• _WHAT THE TASK REQUIRES_: From the data below, copy exactly the lines that lie between the one holding "P103 pin 1: AUX2 -> AUX" and the one holding "U3 pin GND: GND -> DC_IN", including both, and nothing more.

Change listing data
========

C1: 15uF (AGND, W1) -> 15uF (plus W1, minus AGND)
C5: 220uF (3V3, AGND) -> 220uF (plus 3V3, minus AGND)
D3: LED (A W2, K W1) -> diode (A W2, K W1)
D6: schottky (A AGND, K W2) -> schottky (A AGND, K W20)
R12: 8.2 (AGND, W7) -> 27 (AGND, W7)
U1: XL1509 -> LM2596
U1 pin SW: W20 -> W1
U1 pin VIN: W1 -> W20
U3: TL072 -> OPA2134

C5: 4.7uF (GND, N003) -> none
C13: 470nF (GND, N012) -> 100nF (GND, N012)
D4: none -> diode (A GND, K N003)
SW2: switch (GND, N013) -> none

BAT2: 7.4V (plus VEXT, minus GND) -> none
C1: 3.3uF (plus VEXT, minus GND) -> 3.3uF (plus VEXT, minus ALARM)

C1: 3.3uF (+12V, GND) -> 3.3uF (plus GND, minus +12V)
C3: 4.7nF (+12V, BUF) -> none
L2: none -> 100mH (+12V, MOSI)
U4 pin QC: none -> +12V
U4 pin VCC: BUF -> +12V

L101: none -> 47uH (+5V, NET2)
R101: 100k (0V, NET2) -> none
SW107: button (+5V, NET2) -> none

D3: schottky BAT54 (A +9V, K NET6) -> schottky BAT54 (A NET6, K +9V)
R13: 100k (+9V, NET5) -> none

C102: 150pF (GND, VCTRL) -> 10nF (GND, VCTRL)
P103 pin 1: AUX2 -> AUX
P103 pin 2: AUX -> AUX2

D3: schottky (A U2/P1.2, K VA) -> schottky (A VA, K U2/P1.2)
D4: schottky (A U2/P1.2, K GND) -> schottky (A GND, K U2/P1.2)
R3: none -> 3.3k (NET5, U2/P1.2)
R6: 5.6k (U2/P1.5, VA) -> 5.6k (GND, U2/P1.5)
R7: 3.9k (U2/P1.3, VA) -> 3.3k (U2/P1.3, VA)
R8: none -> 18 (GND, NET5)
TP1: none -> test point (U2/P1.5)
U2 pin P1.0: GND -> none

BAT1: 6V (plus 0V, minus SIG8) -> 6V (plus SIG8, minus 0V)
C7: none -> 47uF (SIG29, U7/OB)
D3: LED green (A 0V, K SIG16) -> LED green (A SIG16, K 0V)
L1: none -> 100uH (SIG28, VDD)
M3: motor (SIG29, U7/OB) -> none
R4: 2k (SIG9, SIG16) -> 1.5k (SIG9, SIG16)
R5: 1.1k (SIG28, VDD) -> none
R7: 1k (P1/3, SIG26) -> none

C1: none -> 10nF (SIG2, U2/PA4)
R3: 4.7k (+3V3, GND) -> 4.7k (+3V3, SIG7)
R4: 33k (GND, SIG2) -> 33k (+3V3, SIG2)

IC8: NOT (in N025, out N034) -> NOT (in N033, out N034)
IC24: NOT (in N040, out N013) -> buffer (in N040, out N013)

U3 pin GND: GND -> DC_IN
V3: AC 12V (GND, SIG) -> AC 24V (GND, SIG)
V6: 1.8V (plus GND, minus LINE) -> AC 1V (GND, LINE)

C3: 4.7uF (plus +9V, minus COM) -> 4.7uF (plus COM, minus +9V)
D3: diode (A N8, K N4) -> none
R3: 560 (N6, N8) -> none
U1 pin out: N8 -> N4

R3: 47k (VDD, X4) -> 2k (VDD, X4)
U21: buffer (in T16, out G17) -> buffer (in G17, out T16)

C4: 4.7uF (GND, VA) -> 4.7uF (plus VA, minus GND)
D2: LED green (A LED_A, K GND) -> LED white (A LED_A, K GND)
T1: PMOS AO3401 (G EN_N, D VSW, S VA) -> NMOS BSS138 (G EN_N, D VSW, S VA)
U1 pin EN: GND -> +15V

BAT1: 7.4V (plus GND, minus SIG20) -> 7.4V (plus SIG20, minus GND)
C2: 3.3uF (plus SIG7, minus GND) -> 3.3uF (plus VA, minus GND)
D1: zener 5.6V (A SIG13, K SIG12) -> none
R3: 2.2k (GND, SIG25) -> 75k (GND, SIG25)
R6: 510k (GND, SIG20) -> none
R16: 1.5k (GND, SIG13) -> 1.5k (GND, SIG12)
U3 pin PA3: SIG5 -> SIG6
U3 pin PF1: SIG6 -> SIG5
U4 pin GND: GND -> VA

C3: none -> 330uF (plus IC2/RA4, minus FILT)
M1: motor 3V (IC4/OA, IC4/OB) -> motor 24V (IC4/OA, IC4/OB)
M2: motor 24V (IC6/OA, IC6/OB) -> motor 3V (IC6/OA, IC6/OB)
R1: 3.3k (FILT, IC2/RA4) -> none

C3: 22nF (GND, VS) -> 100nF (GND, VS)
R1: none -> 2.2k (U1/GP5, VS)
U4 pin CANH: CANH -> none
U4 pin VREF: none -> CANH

========

• _RESULT_:
P103 pin 1: AUX2 -> AUX
P103 pin 2: AUX -> AUX2

D3: schottky (A U2/P1.2, K VA) -> schottky (A VA, K U2/P1.2)
D4: schottky (A U2/P1.2, K GND) -> schottky (A GND, K U2/P1.2)
R3: none -> 3.3k (NET5, U2/P1.2)
R6: 5.6k (U2/P1.5, VA) -> 5.6k (GND, U2/P1.5)
R7: 3.9k (U2/P1.3, VA) -> 3.3k (U2/P1.3, VA)
R8: none -> 18 (GND, NET5)
TP1: none -> test point (U2/P1.5)
U2 pin P1.0: GND -> none

BAT1: 6V (plus 0V, minus SIG8) -> 6V (plus SIG8, minus 0V)
C7: none -> 47uF (SIG29, U7/OB)
D3: LED green (A 0V, K SIG16) -> LED green (A SIG16, K 0V)
L1: none -> 100uH (SIG28, VDD)
M3: motor (SIG29, U7/OB) -> none
R4: 2k (SIG9, SIG16) -> 1.5k (SIG9, SIG16)
R5: 1.1k (SIG28, VDD) -> none
R7: 1k (P1/3, SIG26) -> none

C1: none -> 10nF (SIG2, U2/PA4)
R3: 4.7k (+3V3, GND) -> 4.7k (+3V3, SIG7)
R4: 33k (GND, SIG2) -> 33k (+3V3, SIG2)

IC8: NOT (in N025, out N034) -> NOT (in N033, out N034)
IC24: NOT (in N040, out N013) -> buffer (in N040, out N013)

U3 pin GND: GND -> DC_IN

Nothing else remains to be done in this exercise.